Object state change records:
┄┄┄┄┄┄┄┄┄┄

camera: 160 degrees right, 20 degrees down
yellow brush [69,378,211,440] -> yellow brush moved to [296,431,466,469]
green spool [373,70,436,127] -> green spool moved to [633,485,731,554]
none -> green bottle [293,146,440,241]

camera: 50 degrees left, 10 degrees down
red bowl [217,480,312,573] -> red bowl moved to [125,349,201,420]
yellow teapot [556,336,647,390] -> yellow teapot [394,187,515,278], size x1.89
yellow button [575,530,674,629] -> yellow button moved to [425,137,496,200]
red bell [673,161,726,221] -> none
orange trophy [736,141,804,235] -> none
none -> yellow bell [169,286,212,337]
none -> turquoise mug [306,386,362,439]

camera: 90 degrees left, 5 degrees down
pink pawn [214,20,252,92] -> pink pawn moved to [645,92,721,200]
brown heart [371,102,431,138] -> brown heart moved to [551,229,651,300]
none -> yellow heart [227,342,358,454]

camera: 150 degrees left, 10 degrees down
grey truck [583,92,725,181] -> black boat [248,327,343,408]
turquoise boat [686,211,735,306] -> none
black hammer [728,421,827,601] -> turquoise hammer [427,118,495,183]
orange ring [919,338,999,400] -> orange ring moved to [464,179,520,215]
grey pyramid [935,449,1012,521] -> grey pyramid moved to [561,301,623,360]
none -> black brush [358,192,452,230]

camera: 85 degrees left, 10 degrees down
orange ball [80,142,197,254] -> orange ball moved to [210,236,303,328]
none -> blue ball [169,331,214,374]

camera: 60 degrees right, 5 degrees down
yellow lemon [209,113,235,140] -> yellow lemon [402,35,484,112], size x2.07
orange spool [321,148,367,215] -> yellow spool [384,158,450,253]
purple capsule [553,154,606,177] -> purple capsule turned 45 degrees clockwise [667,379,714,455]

┄┄┄┄┄┄┄┄┄┄

**REQUEST:**
In the data, find how many lines hold the string "orange", and answer with the number only.

**RESPONSE TO THIS TASK:**
4